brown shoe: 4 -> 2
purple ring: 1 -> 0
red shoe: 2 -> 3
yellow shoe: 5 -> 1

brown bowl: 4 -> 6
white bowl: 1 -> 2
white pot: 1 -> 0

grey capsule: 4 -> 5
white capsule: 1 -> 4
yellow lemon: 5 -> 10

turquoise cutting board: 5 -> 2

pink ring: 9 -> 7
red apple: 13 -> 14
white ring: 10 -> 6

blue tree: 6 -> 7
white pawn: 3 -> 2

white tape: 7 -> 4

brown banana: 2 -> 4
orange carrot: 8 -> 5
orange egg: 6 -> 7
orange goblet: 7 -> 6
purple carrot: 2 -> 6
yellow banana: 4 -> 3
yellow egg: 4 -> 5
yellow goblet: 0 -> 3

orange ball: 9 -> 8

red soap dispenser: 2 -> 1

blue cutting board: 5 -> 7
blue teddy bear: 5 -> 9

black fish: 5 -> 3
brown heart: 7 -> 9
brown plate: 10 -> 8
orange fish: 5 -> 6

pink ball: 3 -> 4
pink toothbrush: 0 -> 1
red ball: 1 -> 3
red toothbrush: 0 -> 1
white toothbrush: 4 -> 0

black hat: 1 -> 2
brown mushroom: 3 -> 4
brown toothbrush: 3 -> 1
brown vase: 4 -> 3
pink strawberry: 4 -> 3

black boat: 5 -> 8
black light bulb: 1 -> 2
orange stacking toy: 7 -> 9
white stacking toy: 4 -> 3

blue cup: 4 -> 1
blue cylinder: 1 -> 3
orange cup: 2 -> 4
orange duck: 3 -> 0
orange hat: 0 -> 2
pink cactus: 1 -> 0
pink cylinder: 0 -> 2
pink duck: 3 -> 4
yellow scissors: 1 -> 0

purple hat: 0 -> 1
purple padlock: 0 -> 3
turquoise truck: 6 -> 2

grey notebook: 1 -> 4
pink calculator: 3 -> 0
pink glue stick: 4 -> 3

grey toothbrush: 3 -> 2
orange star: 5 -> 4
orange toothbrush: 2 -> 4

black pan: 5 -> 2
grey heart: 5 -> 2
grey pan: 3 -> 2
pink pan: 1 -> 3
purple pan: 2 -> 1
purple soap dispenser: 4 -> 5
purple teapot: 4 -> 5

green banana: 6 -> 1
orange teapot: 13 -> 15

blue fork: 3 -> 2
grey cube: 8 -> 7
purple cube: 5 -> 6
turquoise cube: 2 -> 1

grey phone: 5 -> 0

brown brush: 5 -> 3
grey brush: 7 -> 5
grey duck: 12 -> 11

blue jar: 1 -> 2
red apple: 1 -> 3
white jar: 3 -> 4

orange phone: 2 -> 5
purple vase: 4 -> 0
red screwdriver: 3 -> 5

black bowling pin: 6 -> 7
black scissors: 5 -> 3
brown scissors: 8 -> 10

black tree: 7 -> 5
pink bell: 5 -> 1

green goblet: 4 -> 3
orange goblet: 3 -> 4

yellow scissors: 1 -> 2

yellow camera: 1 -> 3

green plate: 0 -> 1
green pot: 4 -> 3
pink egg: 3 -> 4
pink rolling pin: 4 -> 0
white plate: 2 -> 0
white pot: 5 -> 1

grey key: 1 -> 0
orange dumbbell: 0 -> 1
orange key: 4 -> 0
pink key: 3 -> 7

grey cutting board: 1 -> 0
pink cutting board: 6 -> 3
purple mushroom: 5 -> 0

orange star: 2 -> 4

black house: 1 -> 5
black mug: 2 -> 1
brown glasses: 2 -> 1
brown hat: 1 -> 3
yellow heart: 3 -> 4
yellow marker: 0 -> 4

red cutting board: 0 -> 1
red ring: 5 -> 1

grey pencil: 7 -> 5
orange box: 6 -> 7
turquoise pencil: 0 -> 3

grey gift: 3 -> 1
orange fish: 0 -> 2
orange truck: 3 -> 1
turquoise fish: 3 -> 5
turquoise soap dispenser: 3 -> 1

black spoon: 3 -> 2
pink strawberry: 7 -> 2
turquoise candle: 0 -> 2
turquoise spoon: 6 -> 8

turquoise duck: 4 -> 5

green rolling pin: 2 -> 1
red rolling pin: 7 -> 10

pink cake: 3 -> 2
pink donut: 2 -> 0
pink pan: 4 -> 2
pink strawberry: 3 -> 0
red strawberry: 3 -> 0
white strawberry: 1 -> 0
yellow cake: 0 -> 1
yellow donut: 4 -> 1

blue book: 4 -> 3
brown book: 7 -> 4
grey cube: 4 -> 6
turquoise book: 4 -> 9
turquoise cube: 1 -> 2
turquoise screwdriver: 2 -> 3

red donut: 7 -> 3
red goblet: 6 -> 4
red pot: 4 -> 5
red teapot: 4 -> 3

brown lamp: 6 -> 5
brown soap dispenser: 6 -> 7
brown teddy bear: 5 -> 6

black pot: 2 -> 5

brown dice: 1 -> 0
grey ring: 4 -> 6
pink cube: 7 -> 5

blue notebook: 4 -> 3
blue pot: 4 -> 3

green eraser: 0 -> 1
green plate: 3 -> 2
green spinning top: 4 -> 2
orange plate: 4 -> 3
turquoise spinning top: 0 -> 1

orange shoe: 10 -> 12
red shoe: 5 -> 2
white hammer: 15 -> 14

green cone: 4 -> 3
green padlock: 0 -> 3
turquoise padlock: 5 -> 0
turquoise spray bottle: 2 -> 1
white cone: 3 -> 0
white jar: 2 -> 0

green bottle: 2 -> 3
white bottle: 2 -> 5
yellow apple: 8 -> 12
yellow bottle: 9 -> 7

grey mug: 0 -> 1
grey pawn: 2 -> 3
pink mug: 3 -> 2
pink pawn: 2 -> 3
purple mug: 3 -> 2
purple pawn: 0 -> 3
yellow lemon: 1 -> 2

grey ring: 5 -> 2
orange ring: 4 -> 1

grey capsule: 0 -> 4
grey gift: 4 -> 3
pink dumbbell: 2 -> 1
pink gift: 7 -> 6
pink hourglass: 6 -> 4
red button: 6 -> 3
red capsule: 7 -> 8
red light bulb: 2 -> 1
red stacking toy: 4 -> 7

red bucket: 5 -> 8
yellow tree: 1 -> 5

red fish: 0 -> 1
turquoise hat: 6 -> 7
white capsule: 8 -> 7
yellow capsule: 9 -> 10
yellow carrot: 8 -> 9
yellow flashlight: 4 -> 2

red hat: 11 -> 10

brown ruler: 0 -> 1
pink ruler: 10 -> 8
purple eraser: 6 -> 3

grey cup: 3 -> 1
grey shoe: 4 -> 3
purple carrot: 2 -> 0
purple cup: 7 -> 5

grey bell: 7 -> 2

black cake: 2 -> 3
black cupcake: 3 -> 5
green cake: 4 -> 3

• _What you are asked to do_
Return all lines from the entries that contain the string "toothbrush".

• _Written response_
pink toothbrush: 0 -> 1
red toothbrush: 0 -> 1
white toothbrush: 4 -> 0
brown toothbrush: 3 -> 1
grey toothbrush: 3 -> 2
orange toothbrush: 2 -> 4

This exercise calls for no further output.